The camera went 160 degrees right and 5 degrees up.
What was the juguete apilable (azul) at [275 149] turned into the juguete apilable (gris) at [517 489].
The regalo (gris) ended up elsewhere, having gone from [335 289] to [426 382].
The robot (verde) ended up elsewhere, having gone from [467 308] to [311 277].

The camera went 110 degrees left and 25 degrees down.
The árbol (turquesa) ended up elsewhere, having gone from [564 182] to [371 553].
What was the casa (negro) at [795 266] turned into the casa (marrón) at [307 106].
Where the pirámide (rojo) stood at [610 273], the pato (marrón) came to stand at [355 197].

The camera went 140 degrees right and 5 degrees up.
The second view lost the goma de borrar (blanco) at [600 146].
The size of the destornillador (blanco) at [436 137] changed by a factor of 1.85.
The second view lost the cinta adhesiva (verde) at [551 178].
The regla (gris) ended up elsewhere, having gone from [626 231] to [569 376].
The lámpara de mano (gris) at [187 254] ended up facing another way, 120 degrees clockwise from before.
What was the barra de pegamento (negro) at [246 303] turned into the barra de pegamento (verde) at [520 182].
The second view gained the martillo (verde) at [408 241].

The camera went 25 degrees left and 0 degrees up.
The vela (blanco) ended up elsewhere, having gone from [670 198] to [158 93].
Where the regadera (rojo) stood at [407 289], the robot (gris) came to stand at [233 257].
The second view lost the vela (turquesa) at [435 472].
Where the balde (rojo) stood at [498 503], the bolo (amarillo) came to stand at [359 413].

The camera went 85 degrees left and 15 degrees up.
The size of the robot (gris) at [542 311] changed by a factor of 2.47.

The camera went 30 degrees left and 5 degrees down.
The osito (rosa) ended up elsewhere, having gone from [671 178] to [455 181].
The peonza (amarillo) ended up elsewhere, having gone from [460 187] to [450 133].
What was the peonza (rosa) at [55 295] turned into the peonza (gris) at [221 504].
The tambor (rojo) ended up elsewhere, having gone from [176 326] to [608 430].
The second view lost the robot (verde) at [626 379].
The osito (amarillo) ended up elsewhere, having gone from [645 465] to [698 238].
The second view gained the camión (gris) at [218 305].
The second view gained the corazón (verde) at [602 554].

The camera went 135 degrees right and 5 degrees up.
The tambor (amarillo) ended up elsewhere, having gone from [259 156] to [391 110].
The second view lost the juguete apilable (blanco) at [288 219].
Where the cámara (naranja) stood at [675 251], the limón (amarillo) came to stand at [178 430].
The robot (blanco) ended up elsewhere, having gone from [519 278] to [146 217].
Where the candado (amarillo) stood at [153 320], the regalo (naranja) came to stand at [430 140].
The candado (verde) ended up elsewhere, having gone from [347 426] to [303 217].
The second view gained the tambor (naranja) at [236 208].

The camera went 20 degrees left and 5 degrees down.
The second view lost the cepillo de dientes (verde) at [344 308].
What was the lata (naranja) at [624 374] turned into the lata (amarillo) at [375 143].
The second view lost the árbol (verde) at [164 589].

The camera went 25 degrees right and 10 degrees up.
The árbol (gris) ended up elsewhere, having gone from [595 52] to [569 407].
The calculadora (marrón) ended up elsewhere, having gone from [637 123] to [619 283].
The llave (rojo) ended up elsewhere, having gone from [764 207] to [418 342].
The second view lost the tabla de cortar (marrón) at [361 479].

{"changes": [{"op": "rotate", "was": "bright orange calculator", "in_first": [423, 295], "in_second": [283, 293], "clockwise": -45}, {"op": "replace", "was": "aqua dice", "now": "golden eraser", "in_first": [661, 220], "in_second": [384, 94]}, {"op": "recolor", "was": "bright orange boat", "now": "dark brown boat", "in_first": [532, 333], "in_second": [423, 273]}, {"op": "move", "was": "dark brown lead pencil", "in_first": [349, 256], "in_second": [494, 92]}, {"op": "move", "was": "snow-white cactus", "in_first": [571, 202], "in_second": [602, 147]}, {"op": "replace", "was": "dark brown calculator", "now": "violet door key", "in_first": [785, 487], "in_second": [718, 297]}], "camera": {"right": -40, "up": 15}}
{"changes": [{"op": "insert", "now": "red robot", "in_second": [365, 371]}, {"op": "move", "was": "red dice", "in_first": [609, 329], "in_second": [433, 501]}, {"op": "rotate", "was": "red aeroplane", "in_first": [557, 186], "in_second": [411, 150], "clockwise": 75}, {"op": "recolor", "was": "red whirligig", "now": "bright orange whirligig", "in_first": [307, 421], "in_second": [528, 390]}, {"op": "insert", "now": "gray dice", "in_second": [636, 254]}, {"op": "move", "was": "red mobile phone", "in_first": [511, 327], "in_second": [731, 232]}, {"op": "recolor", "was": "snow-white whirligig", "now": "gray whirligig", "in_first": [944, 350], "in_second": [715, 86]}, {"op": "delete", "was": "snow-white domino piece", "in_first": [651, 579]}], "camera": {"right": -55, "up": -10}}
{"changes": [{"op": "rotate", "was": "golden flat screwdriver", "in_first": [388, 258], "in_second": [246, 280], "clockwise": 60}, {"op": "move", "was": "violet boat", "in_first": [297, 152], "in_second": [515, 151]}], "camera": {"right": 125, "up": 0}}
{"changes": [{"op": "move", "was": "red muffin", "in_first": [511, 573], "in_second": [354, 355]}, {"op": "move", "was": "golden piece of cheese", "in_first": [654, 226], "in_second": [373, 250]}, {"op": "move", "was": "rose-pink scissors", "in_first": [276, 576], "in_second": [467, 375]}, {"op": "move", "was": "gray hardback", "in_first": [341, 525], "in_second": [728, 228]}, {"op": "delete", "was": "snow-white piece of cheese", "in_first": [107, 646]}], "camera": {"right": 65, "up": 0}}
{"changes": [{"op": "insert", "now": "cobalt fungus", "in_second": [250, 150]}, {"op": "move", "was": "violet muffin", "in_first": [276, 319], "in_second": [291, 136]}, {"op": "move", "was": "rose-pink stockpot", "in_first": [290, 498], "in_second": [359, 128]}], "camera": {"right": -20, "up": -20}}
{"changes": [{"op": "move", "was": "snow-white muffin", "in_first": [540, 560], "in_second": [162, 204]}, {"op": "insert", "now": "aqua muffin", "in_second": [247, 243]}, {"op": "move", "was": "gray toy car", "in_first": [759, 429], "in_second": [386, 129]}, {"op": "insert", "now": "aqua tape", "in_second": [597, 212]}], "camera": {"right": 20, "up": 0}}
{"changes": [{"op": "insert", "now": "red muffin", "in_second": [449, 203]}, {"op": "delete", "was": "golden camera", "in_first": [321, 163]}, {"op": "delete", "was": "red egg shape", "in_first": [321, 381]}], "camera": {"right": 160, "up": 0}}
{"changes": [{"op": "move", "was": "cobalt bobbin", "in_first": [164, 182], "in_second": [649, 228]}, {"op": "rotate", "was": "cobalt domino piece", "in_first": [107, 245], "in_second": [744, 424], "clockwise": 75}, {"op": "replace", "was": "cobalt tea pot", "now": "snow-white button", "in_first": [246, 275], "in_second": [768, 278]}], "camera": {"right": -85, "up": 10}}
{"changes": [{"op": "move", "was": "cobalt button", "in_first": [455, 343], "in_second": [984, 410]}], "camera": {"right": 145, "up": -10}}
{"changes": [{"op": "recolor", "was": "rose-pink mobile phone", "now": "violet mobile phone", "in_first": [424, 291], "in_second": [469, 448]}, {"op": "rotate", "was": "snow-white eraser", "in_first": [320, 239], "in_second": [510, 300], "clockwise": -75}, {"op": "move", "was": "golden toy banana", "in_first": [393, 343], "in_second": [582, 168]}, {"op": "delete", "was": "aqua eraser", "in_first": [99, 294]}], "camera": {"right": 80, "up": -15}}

Exercise instructions: Write the entries out again in full, exactly as they appear above.

Answer section:
The camera went 160 degrees right and 5 degrees up.
What was the juguete apilable (azul) at [275 149] turned into the juguete apilable (gris) at [517 489].
The regalo (gris) ended up elsewhere, having gone from [335 289] to [426 382].
The robot (verde) ended up elsewhere, having gone from [467 308] to [311 277].

The camera went 110 degrees left and 25 degrees down.
The árbol (turquesa) ended up elsewhere, having gone from [564 182] to [371 553].
What was the casa (negro) at [795 266] turned into the casa (marrón) at [307 106].
Where the pirámide (rojo) stood at [610 273], the pato (marrón) came to stand at [355 197].

The camera went 140 degrees right and 5 degrees up.
The second view lost the goma de borrar (blanco) at [600 146].
The size of the destornillador (blanco) at [436 137] changed by a factor of 1.85.
The second view lost the cinta adhesiva (verde) at [551 178].
The regla (gris) ended up elsewhere, having gone from [626 231] to [569 376].
The lámpara de mano (gris) at [187 254] ended up facing another way, 120 degrees clockwise from before.
What was the barra de pegamento (negro) at [246 303] turned into the barra de pegamento (verde) at [520 182].
The second view gained the martillo (verde) at [408 241].

The camera went 25 degrees left and 0 degrees up.
The vela (blanco) ended up elsewhere, having gone from [670 198] to [158 93].
Where the regadera (rojo) stood at [407 289], the robot (gris) came to stand at [233 257].
The second view lost the vela (turquesa) at [435 472].
Where the balde (rojo) stood at [498 503], the bolo (amarillo) came to stand at [359 413].

The camera went 85 degrees left and 15 degrees up.
The size of the robot (gris) at [542 311] changed by a factor of 2.47.

The camera went 30 degrees left and 5 degrees down.
The osito (rosa) ended up elsewhere, having gone from [671 178] to [455 181].
The peonza (amarillo) ended up elsewhere, having gone from [460 187] to [450 133].
What was the peonza (rosa) at [55 295] turned into the peonza (gris) at [221 504].
The tambor (rojo) ended up elsewhere, having gone from [176 326] to [608 430].
The second view lost the robot (verde) at [626 379].
The osito (amarillo) ended up elsewhere, having gone from [645 465] to [698 238].
The second view gained the camión (gris) at [218 305].
The second view gained the corazón (verde) at [602 554].

The camera went 135 degrees right and 5 degrees up.
The tambor (amarillo) ended up elsewhere, having gone from [259 156] to [391 110].
The second view lost the juguete apilable (blanco) at [288 219].
Where the cámara (naranja) stood at [675 251], the limón (amarillo) came to stand at [178 430].
The robot (blanco) ended up elsewhere, having gone from [519 278] to [146 217].
Where the candado (amarillo) stood at [153 320], the regalo (naranja) came to stand at [430 140].
The candado (verde) ended up elsewhere, having gone from [347 426] to [303 217].
The second view gained the tambor (naranja) at [236 208].

The camera went 20 degrees left and 5 degrees down.
The second view lost the cepillo de dientes (verde) at [344 308].
What was the lata (naranja) at [624 374] turned into the lata (amarillo) at [375 143].
The second view lost the árbol (verde) at [164 589].

The camera went 25 degrees right and 10 degrees up.
The árbol (gris) ended up elsewhere, having gone from [595 52] to [569 407].
The calculadora (marrón) ended up elsewhere, having gone from [637 123] to [619 283].
The llave (rojo) ended up elsewhere, having gone from [764 207] to [418 342].
The second view lost the tabla de cortar (marrón) at [361 479].

{"changes": [{"op": "rotate", "was": "bright orange calculator", "in_first": [423, 295], "in_second": [283, 293], "clockwise": -45}, {"op": "replace", "was": "aqua dice", "now": "golden eraser", "in_first": [661, 220], "in_second": [384, 94]}, {"op": "recolor", "was": "bright orange boat", "now": "dark brown boat", "in_first": [532, 333], "in_second": [423, 273]}, {"op": "move", "was": "dark brown lead pencil", "in_first": [349, 256], "in_second": [494, 92]}, {"op": "move", "was": "snow-white cactus", "in_first": [571, 202], "in_second": [602, 147]}, {"op": "replace", "was": "dark brown calculator", "now": "violet door key", "in_first": [785, 487], "in_second": [718, 297]}], "camera": {"right": -40, "up": 15}}
{"changes": [{"op": "insert", "now": "red robot", "in_second": [365, 371]}, {"op": "move", "was": "red dice", "in_first": [609, 329], "in_second": [433, 501]}, {"op": "rotate", "was": "red aeroplane", "in_first": [557, 186], "in_second": [411, 150], "clockwise": 75}, {"op": "recolor", "was": "red whirligig", "now": "bright orange whirligig", "in_first": [307, 421], "in_second": [528, 390]}, {"op": "insert", "now": "gray dice", "in_second": [636, 254]}, {"op": "move", "was": "red mobile phone", "in_first": [511, 327], "in_second": [731, 232]}, {"op": "recolor", "was": "snow-white whirligig", "now": "gray whirligig", "in_first": [944, 350], "in_second": [715, 86]}, {"op": "delete", "was": "snow-white domino piece", "in_first": [651, 579]}], "camera": {"right": -55, "up": -10}}
{"changes": [{"op": "rotate", "was": "golden flat screwdriver", "in_first": [388, 258], "in_second": [246, 280], "clockwise": 60}, {"op": "move", "was": "violet boat", "in_first": [297, 152], "in_second": [515, 151]}], "camera": {"right": 125, "up": 0}}
{"changes": [{"op": "move", "was": "red muffin", "in_first": [511, 573], "in_second": [354, 355]}, {"op": "move", "was": "golden piece of cheese", "in_first": [654, 226], "in_second": [373, 250]}, {"op": "move", "was": "rose-pink scissors", "in_first": [276, 576], "in_second": [467, 375]}, {"op": "move", "was": "gray hardback", "in_first": [341, 525], "in_second": [728, 228]}, {"op": "delete", "was": "snow-white piece of cheese", "in_first": [107, 646]}], "camera": {"right": 65, "up": 0}}
{"changes": [{"op": "insert", "now": "cobalt fungus", "in_second": [250, 150]}, {"op": "move", "was": "violet muffin", "in_first": [276, 319], "in_second": [291, 136]}, {"op": "move", "was": "rose-pink stockpot", "in_first": [290, 498], "in_second": [359, 128]}], "camera": {"right": -20, "up": -20}}
{"changes": [{"op": "move", "was": "snow-white muffin", "in_first": [540, 560], "in_second": [162, 204]}, {"op": "insert", "now": "aqua muffin", "in_second": [247, 243]}, {"op": "move", "was": "gray toy car", "in_first": [759, 429], "in_second": [386, 129]}, {"op": "insert", "now": "aqua tape", "in_second": [597, 212]}], "camera": {"right": 20, "up": 0}}
{"changes": [{"op": "insert", "now": "red muffin", "in_second": [449, 203]}, {"op": "delete", "was": "golden camera", "in_first": [321, 163]}, {"op": "delete", "was": "red egg shape", "in_first": [321, 381]}], "camera": {"right": 160, "up": 0}}
{"changes": [{"op": "move", "was": "cobalt bobbin", "in_first": [164, 182], "in_second": [649, 228]}, {"op": "rotate", "was": "cobalt domino piece", "in_first": [107, 245], "in_second": [744, 424], "clockwise": 75}, {"op": "replace", "was": "cobalt tea pot", "now": "snow-white button", "in_first": [246, 275], "in_second": [768, 278]}], "camera": {"right": -85, "up": 10}}
{"changes": [{"op": "move", "was": "cobalt button", "in_first": [455, 343], "in_second": [984, 410]}], "camera": {"right": 145, "up": -10}}
{"changes": [{"op": "recolor", "was": "rose-pink mobile phone", "now": "violet mobile phone", "in_first": [424, 291], "in_second": [469, 448]}, {"op": "rotate", "was": "snow-white eraser", "in_first": [320, 239], "in_second": [510, 300], "clockwise": -75}, {"op": "move", "was": "golden toy banana", "in_first": [393, 343], "in_second": [582, 168]}, {"op": "delete", "was": "aqua eraser", "in_first": [99, 294]}], "camera": {"right": 80, "up": -15}}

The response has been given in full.